## What needs to be done
Beneath this instruction is a listing. Transcribe from it only the stretch from the line with "Taldo: [1499,459,1528,488] ->" through the line with "Disk 4: [973,987,1025,1023]", both end lines included, exactly as written.

☆ ☆ ☆ ☆ ☆

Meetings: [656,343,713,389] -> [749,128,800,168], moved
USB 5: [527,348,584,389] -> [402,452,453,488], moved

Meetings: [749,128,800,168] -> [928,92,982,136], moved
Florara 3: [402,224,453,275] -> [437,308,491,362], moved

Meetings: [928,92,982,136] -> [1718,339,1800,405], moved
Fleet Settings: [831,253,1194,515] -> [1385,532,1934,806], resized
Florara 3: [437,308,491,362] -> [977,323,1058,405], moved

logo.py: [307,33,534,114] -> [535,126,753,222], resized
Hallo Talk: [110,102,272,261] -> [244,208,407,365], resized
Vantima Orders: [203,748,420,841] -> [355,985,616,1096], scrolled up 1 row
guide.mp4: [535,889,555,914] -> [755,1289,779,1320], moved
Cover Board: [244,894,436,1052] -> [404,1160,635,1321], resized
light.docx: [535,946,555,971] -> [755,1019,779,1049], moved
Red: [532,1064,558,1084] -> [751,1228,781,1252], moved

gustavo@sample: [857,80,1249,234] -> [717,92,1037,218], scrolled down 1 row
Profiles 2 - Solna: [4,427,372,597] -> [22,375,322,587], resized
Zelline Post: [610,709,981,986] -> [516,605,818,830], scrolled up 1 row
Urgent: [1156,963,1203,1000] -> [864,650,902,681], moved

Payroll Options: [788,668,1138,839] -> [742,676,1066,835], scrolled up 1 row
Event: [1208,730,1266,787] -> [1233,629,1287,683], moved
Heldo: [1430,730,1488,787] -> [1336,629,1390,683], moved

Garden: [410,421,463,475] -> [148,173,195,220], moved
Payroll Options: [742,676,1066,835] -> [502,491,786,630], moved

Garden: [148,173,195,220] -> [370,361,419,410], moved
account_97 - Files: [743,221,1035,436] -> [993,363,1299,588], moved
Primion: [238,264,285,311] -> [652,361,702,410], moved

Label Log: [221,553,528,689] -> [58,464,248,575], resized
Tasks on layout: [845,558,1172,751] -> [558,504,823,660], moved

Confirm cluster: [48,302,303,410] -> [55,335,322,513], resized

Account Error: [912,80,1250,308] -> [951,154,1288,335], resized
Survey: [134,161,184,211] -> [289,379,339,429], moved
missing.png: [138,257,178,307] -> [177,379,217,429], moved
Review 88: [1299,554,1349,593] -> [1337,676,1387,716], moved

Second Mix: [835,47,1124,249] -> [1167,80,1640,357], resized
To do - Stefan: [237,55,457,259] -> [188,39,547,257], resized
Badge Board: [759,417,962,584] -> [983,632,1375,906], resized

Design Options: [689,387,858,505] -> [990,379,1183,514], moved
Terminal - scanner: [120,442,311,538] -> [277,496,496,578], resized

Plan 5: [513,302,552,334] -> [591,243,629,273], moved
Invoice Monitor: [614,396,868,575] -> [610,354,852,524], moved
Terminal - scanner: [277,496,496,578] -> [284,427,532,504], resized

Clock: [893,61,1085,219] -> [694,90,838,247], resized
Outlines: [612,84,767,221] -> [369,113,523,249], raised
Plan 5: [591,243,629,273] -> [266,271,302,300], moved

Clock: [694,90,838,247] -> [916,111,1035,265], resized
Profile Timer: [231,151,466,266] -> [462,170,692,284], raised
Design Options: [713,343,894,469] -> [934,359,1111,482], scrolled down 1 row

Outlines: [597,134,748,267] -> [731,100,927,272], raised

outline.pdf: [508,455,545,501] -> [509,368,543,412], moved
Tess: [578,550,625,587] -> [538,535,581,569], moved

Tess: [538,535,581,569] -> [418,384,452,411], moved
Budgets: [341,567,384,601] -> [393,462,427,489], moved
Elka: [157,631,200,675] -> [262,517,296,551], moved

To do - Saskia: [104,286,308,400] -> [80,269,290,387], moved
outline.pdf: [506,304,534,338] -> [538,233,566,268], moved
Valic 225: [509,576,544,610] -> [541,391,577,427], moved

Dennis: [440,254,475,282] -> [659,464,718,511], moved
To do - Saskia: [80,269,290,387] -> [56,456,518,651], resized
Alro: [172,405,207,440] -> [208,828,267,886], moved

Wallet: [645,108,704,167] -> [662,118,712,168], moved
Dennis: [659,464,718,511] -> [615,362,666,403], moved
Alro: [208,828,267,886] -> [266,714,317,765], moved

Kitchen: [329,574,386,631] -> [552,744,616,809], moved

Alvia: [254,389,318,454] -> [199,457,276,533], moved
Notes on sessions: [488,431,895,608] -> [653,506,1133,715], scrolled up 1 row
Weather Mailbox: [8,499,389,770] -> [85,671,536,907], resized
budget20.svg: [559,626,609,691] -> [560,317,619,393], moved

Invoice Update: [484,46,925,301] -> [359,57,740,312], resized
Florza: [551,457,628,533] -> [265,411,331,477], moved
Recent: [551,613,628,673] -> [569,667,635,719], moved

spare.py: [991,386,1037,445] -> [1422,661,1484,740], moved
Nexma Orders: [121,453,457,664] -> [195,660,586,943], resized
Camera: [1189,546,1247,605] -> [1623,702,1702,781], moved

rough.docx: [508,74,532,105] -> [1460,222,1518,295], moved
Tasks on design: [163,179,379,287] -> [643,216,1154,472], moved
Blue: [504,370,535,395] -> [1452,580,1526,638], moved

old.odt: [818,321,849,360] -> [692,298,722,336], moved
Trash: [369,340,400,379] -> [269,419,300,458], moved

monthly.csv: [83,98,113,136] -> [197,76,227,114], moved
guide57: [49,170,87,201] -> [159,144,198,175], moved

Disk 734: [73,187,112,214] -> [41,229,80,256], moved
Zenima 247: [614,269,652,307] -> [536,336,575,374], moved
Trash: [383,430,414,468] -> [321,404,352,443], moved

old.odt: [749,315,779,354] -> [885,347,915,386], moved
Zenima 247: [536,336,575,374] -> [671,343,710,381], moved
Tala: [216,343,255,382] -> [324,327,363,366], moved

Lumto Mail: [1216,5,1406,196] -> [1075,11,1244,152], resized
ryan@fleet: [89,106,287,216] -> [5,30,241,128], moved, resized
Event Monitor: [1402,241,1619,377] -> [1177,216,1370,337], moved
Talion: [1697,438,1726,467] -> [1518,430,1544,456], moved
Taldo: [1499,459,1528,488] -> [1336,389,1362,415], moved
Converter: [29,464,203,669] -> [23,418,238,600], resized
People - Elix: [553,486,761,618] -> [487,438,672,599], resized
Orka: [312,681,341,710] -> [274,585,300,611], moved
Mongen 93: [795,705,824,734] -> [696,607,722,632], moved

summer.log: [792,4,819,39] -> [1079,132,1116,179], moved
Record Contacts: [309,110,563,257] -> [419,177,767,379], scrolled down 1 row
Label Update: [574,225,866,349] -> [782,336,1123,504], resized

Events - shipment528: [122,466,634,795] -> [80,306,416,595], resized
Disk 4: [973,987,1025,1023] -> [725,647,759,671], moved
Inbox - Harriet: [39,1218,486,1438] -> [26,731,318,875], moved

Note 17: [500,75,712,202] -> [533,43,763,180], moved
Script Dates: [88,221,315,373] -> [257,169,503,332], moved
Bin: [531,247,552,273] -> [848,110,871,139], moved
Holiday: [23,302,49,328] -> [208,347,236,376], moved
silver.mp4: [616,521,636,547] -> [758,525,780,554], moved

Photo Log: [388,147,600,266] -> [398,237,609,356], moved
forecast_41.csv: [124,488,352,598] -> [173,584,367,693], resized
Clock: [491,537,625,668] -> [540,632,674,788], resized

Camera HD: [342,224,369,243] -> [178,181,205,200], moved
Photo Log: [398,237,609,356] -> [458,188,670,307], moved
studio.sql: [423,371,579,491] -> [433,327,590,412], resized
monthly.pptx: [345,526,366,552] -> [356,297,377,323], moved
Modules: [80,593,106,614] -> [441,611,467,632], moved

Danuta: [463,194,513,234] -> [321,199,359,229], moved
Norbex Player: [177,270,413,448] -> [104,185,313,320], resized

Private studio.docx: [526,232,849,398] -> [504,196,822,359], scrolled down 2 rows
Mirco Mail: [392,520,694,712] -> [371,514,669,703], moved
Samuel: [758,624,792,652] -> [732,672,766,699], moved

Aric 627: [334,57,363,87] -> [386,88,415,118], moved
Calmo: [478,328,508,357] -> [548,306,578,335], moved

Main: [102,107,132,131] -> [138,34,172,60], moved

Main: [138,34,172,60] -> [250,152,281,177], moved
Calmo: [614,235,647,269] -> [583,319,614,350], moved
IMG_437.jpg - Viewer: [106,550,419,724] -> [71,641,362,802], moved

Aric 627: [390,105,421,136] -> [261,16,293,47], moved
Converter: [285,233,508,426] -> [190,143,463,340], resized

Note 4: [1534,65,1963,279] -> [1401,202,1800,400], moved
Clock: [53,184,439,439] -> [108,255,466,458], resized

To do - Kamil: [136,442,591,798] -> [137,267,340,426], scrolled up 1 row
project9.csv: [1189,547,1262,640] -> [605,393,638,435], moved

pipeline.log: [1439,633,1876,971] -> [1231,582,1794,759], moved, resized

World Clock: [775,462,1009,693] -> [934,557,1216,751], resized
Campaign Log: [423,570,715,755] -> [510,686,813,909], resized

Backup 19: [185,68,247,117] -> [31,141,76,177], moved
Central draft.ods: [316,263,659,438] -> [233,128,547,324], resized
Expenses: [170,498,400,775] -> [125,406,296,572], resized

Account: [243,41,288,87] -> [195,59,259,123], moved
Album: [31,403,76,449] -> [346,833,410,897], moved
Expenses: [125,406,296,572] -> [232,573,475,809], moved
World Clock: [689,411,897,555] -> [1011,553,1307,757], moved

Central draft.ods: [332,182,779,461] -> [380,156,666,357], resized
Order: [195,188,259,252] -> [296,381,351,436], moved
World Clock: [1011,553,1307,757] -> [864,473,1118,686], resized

☆ ☆ ☆ ☆ ☆

## The completed task
Taldo: [1499,459,1528,488] -> [1336,389,1362,415], moved
Converter: [29,464,203,669] -> [23,418,238,600], resized
People - Elix: [553,486,761,618] -> [487,438,672,599], resized
Orka: [312,681,341,710] -> [274,585,300,611], moved
Mongen 93: [795,705,824,734] -> [696,607,722,632], moved

summer.log: [792,4,819,39] -> [1079,132,1116,179], moved
Record Contacts: [309,110,563,257] -> [419,177,767,379], scrolled down 1 row
Label Update: [574,225,866,349] -> [782,336,1123,504], resized

Events - shipment528: [122,466,634,795] -> [80,306,416,595], resized
Disk 4: [973,987,1025,1023] -> [725,647,759,671], moved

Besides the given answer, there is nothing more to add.